- [Supplied material]
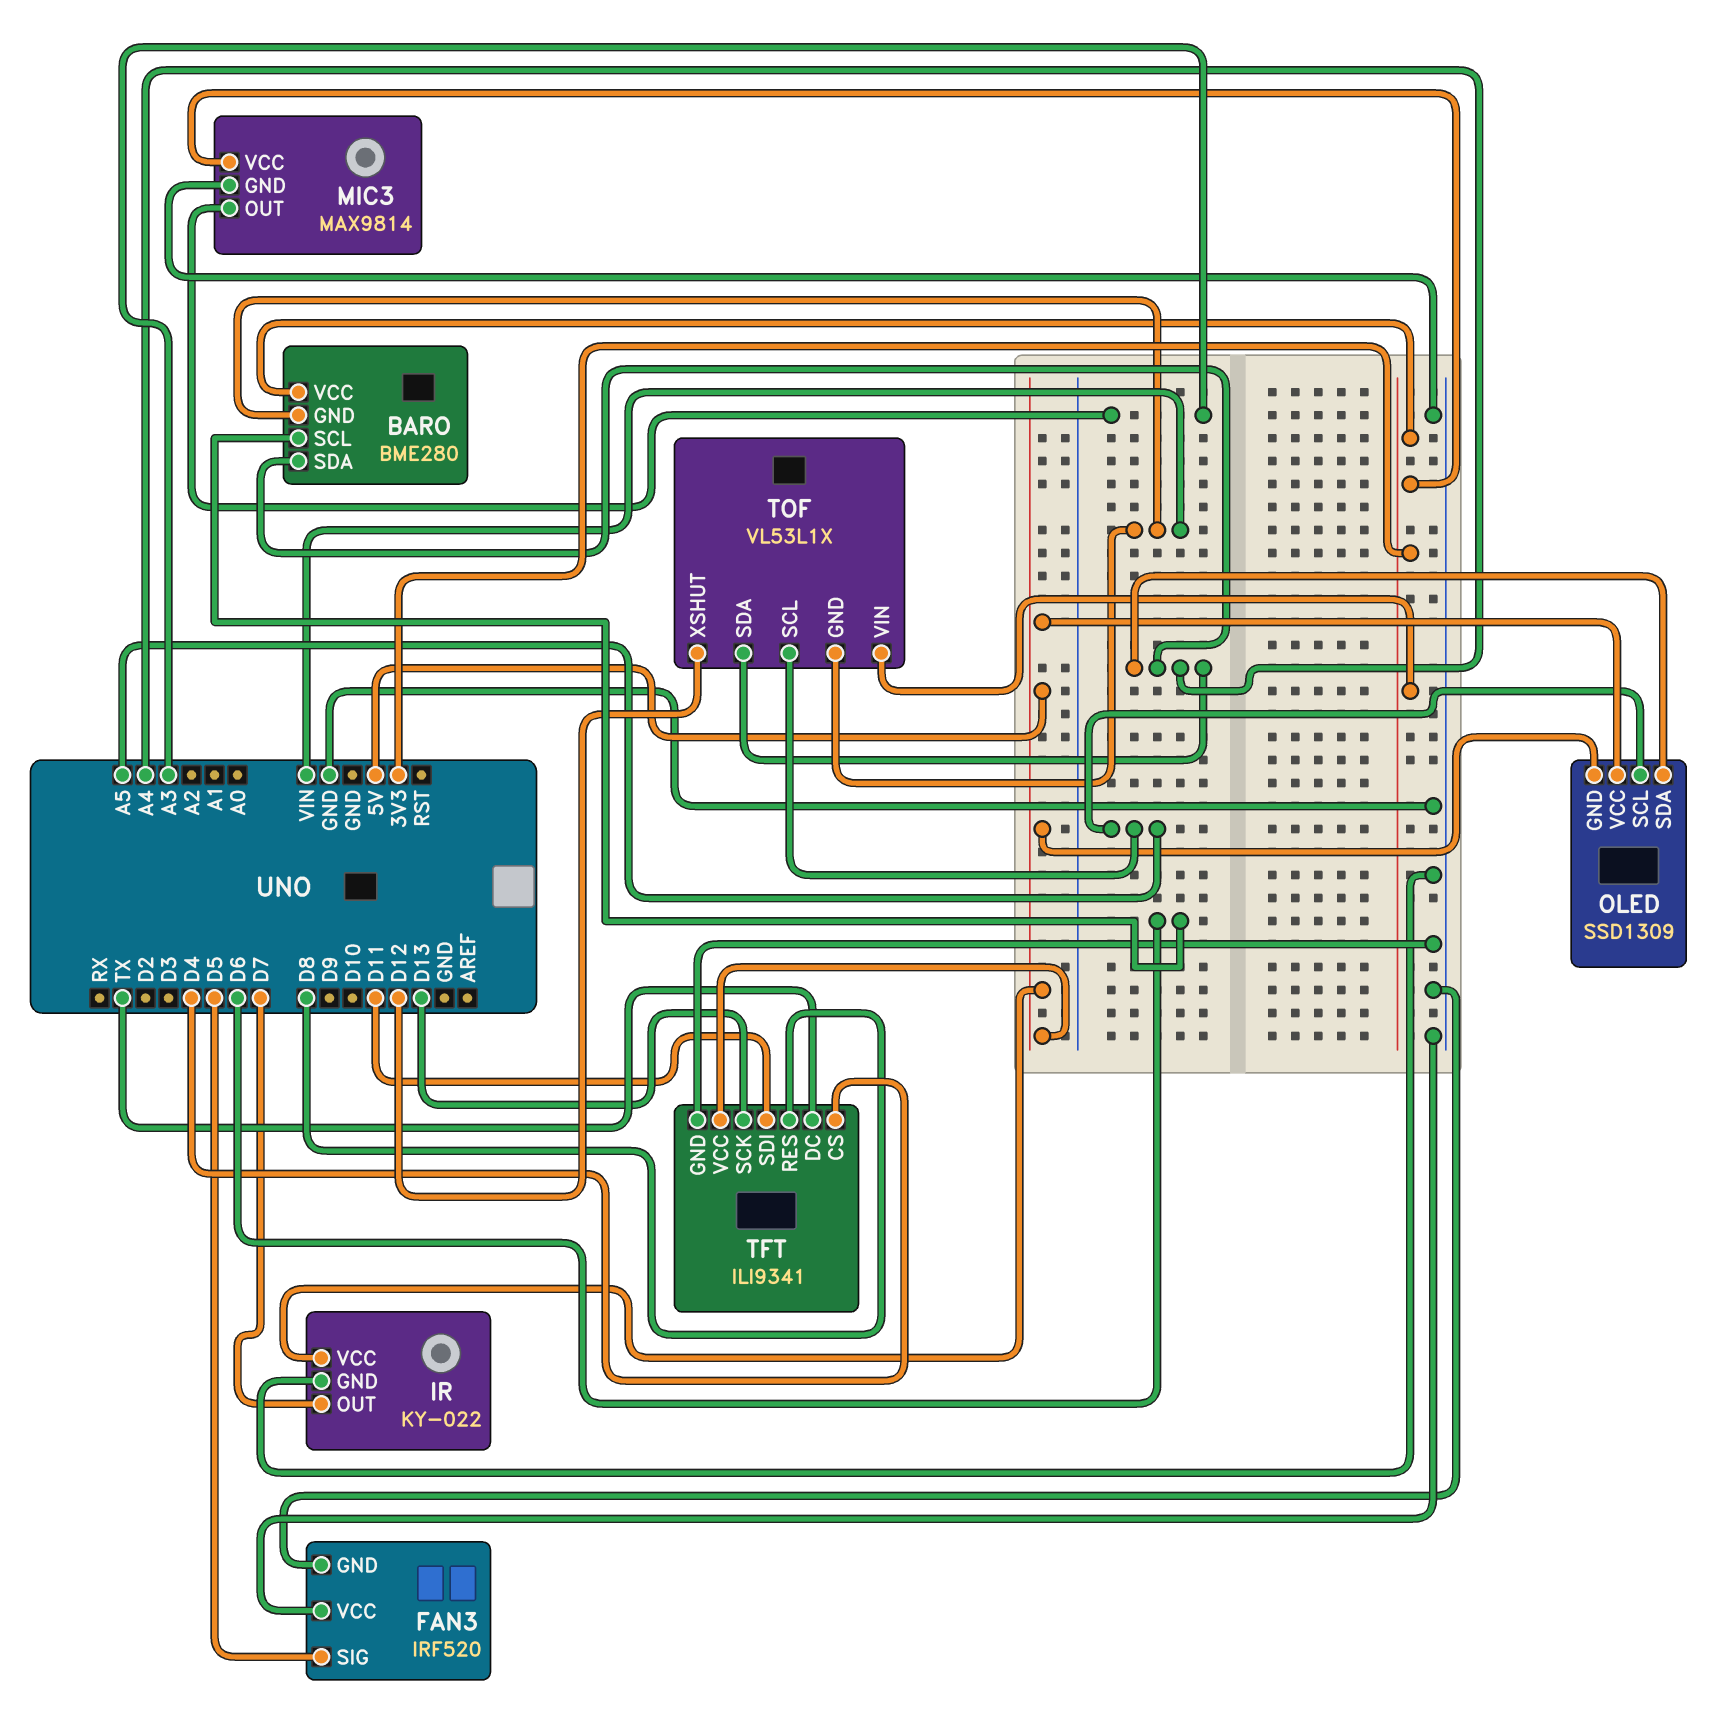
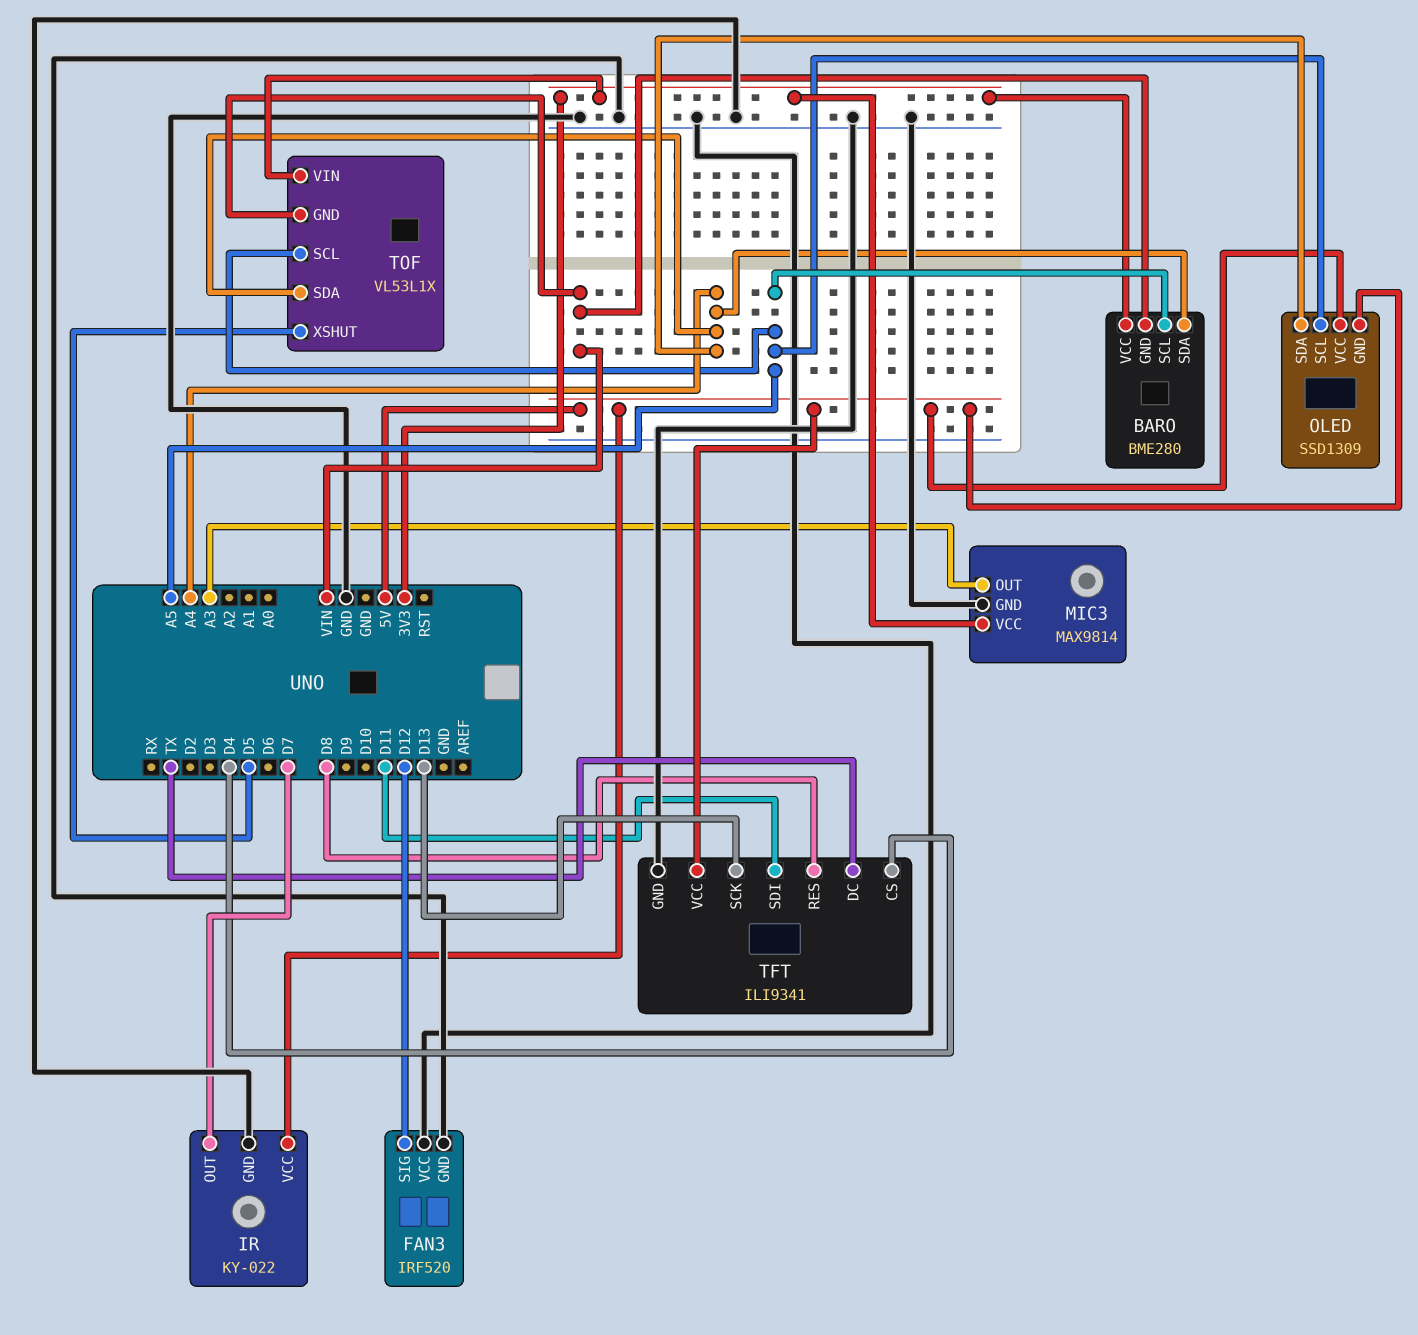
BARO pin SCL: D6 -> A5
FAN3 pin SIG: D5 -> D12
TOF pin XSHUT: D12 -> D5

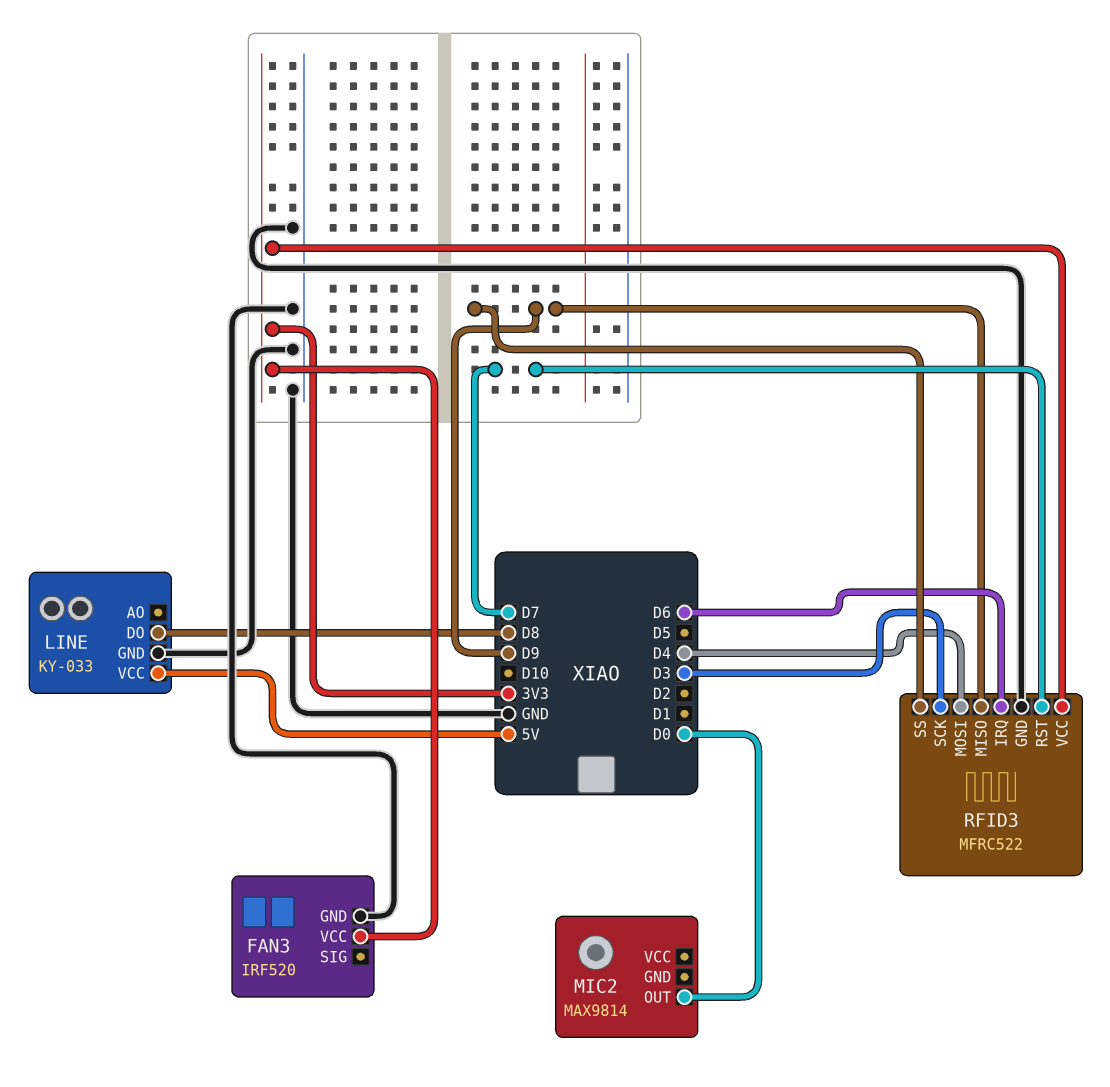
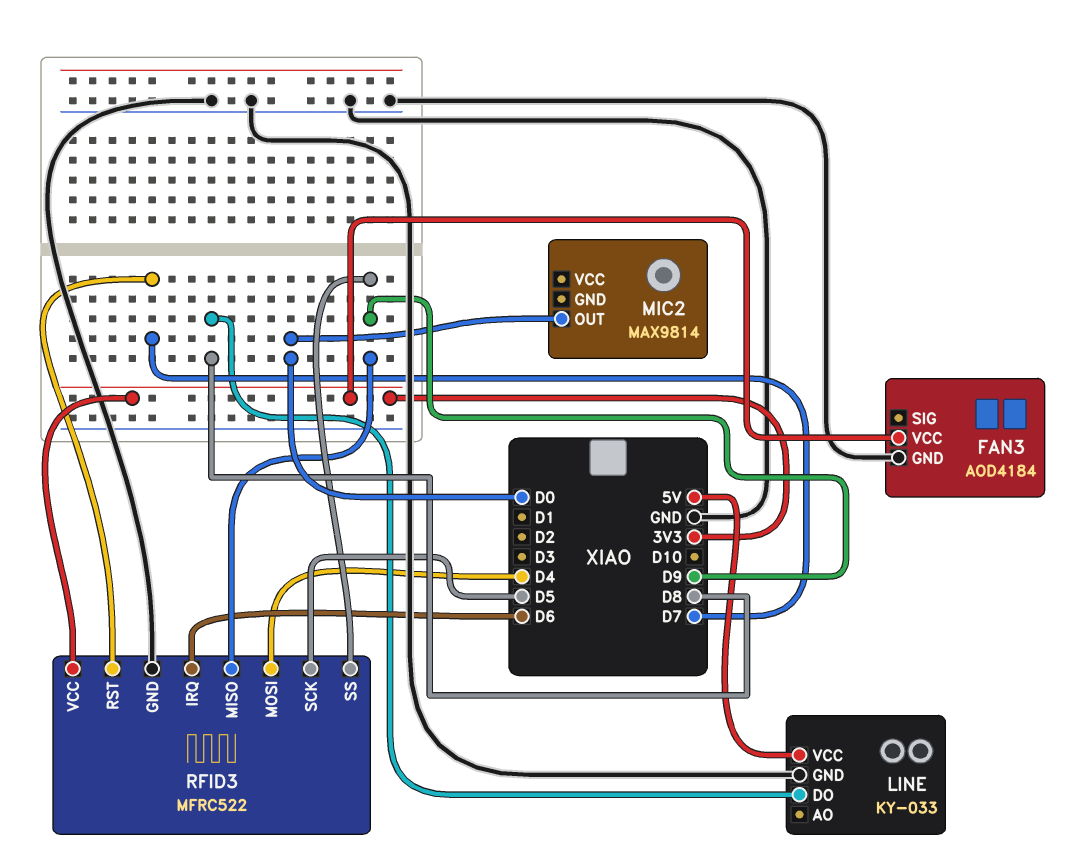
FAN3: IRF520 -> AOD4184
RFID3 pin SCK: D3 -> D5

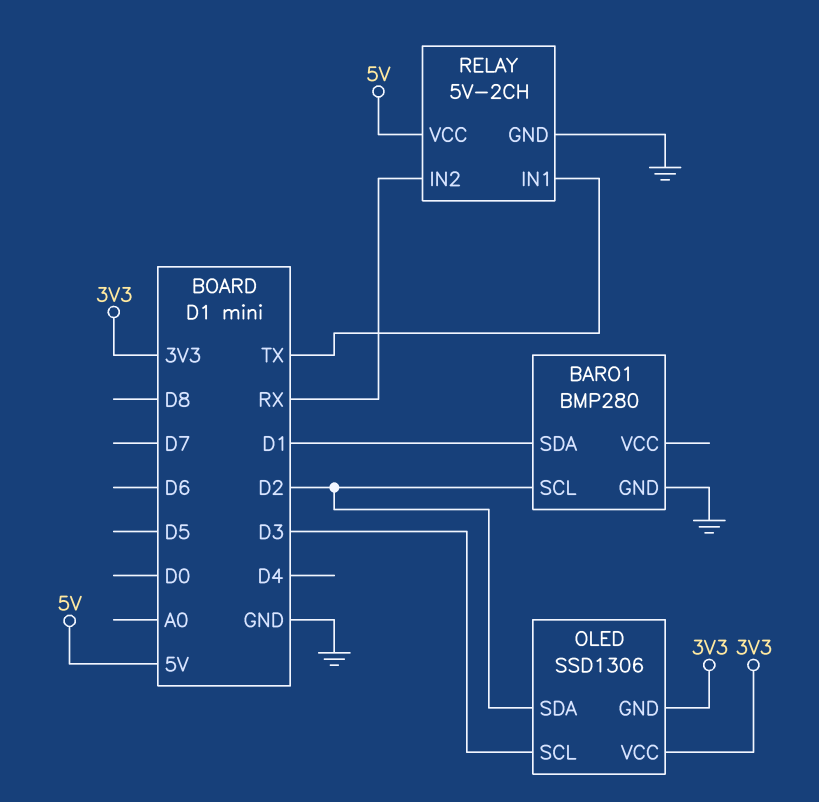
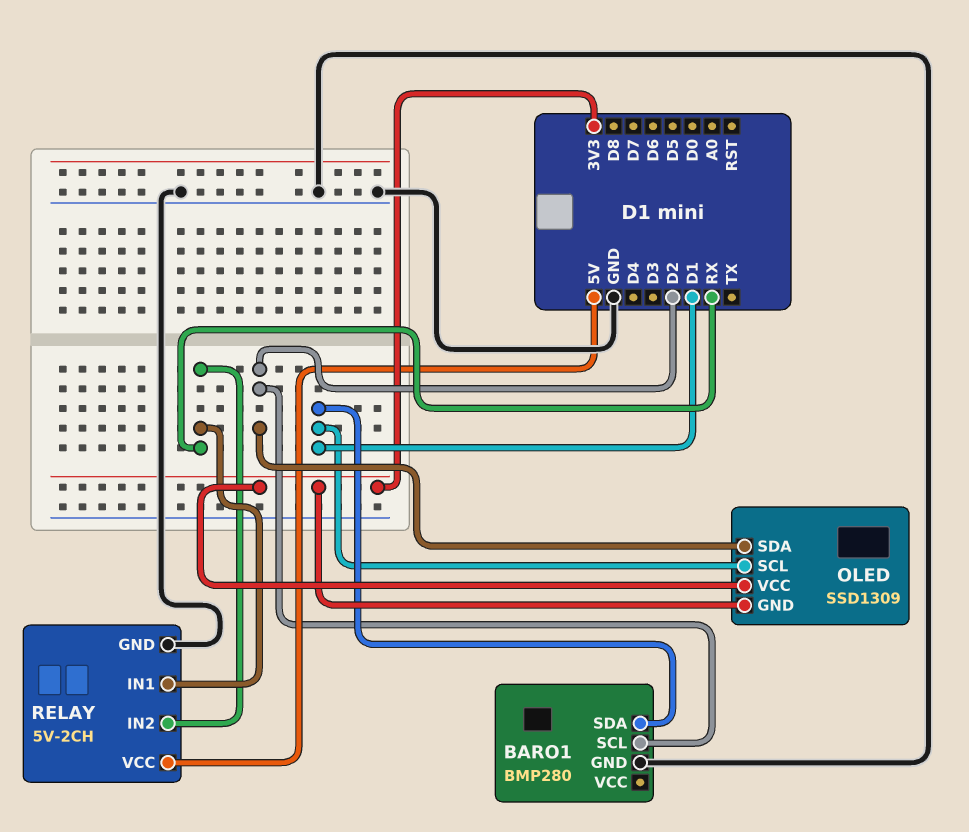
OLED: SSD1306 -> SSD1309
OLED pin SCL: D3 -> D1
RELAY pin IN1: TX -> RX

- [The task] Leave out the pictures, and write out exactly the lines from the one containing "TOF pin XSHUT: D12 -> D5" through the last line of the listing, both included.

- [Answer to this task]
TOF pin XSHUT: D12 -> D5

FAN3: IRF520 -> AOD4184
RFID3 pin SCK: D3 -> D5

OLED: SSD1306 -> SSD1309
OLED pin SCL: D3 -> D1
RELAY pin IN1: TX -> RX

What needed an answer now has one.